## DATA EXTRACT
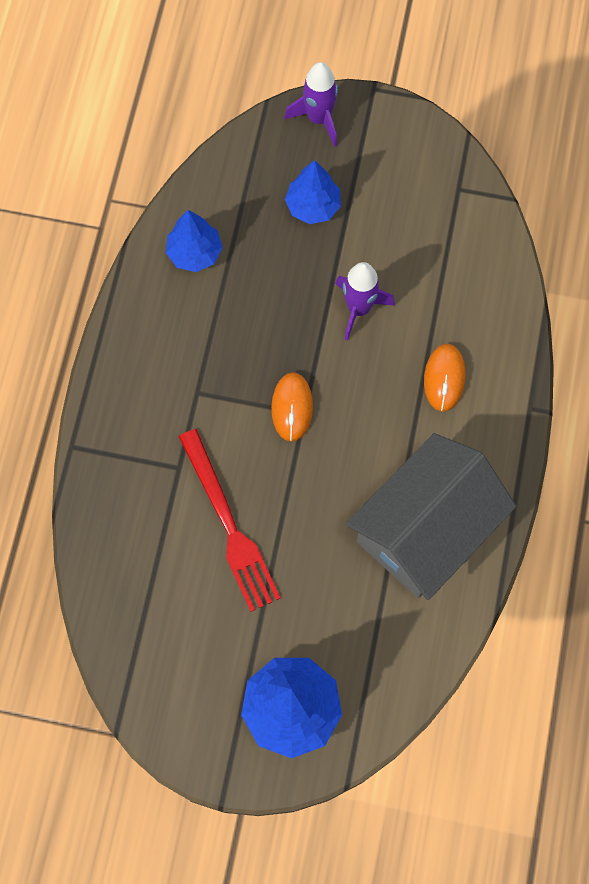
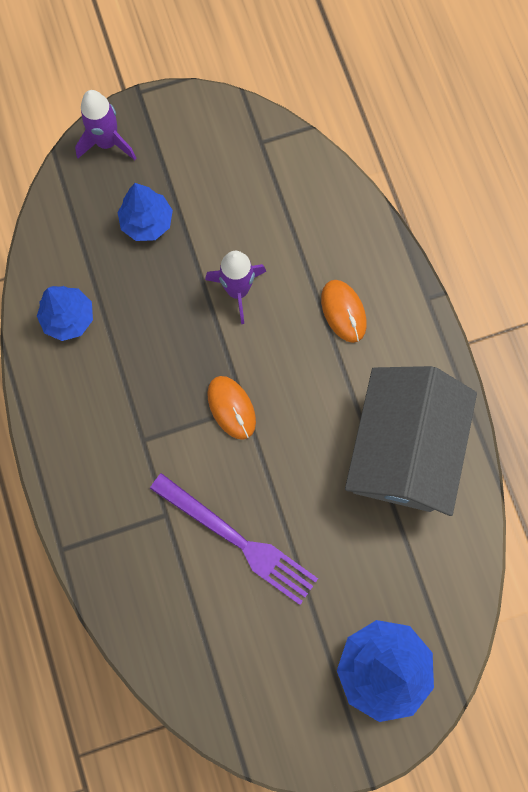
camera: 30 degrees left, 5 degrees up
red fork [179,429,281,612] -> purple fork [150,473,318,605]

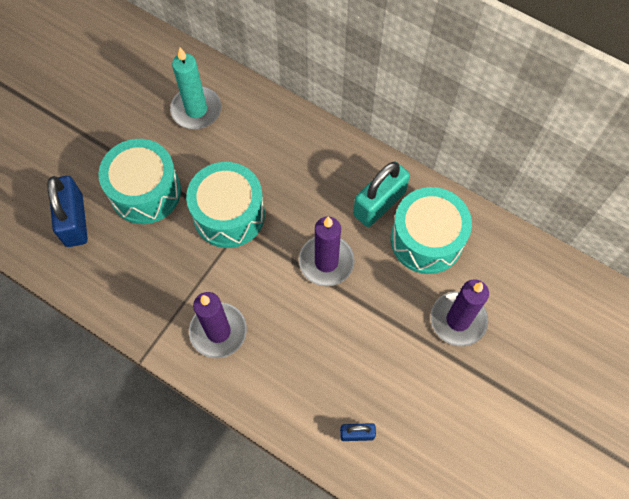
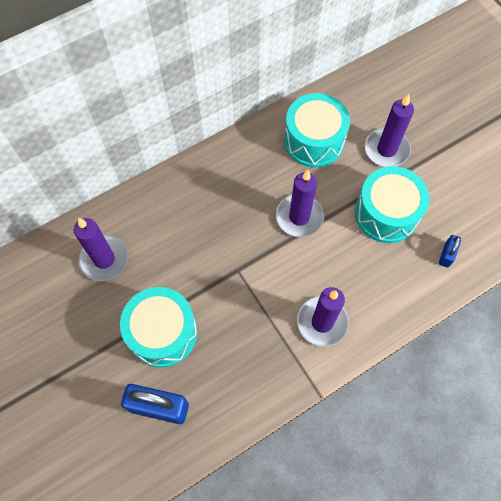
camera: 65 degrees left, 0 degrees up
turquoise candle [170,48,221,129] -> purple candle [74,218,128,281]
turquoise drum [186,162,265,248] -> turquoise drum moved to [355,166,430,243]
turquoise padlock [353,161,410,227] -> none

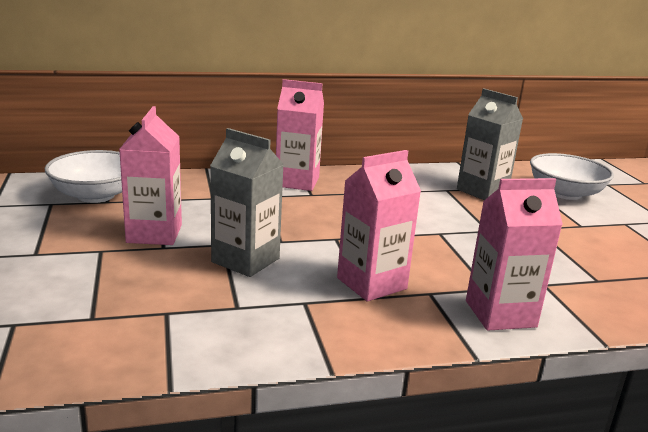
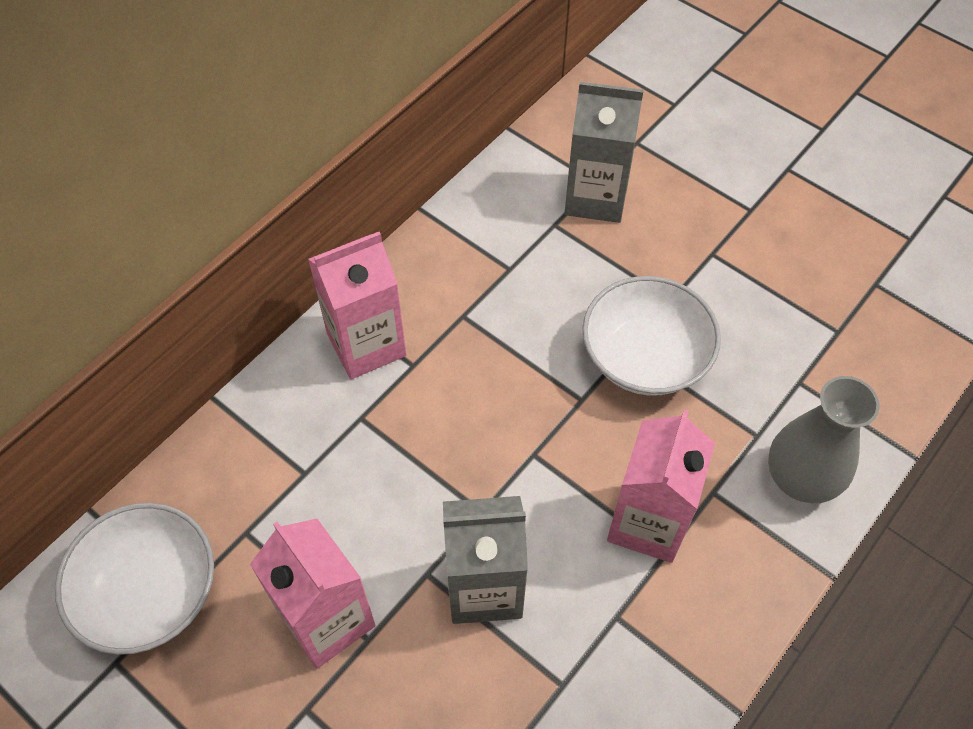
camera: 35 degrees left, 35 degrees up
pink carton [466,178,563,331] -> grey vase [768,376,880,503]
white bowl [530,153,614,200] -> white bowl moved to [582,276,721,396]

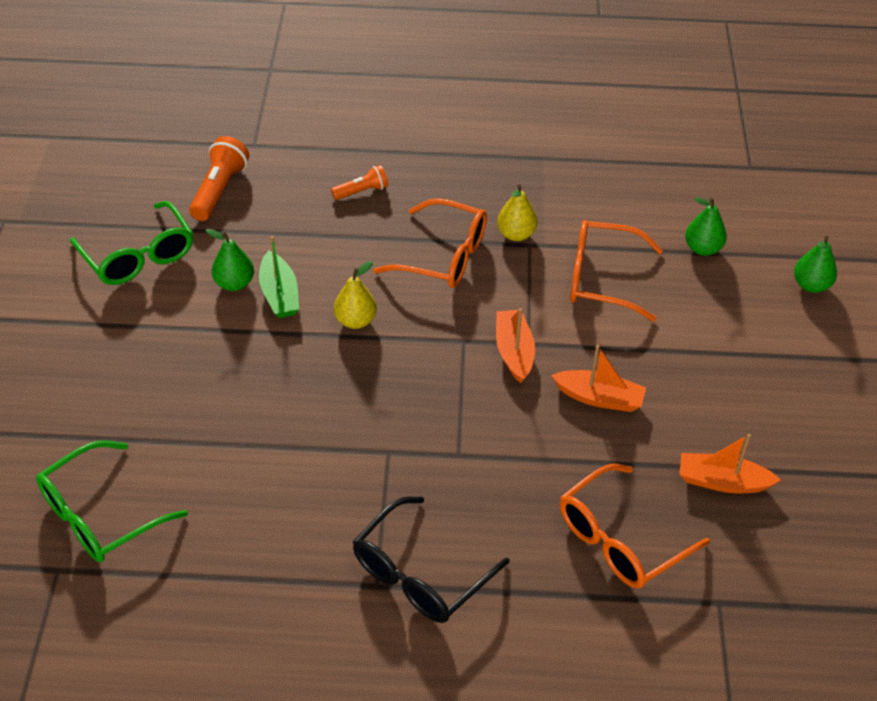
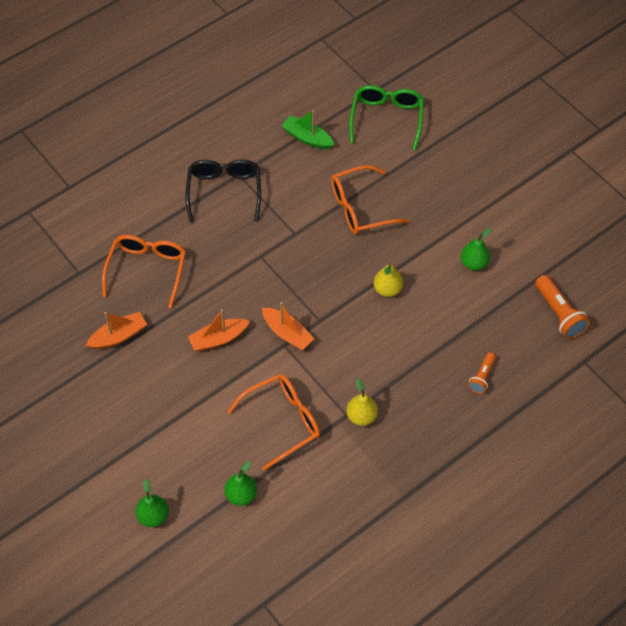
camera: 140 degrees right, 10 degrees up
green glasses [70,201,193,285] -> none
green boat [259,236,299,318] -> green boat moved to [282,110,334,149]
orange glasses [373,198,487,288] -> orange glasses moved to [331,165,410,234]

## WORK TO BE COMPLETED
Drop the pictures and set down the data above exactly.

## ANSWER
camera: 30 degrees left, 5 degrees up
red fork [179,429,281,612] -> purple fork [150,473,318,605]

camera: 65 degrees left, 0 degrees up
turquoise candle [170,48,221,129] -> purple candle [74,218,128,281]
turquoise drum [186,162,265,248] -> turquoise drum moved to [355,166,430,243]
turquoise padlock [353,161,410,227] -> none

camera: 35 degrees left, 35 degrees up
pink carton [466,178,563,331] -> grey vase [768,376,880,503]
white bowl [530,153,614,200] -> white bowl moved to [582,276,721,396]

camera: 140 degrees right, 10 degrees up
green glasses [70,201,193,285] -> none
green boat [259,236,299,318] -> green boat moved to [282,110,334,149]
orange glasses [373,198,487,288] -> orange glasses moved to [331,165,410,234]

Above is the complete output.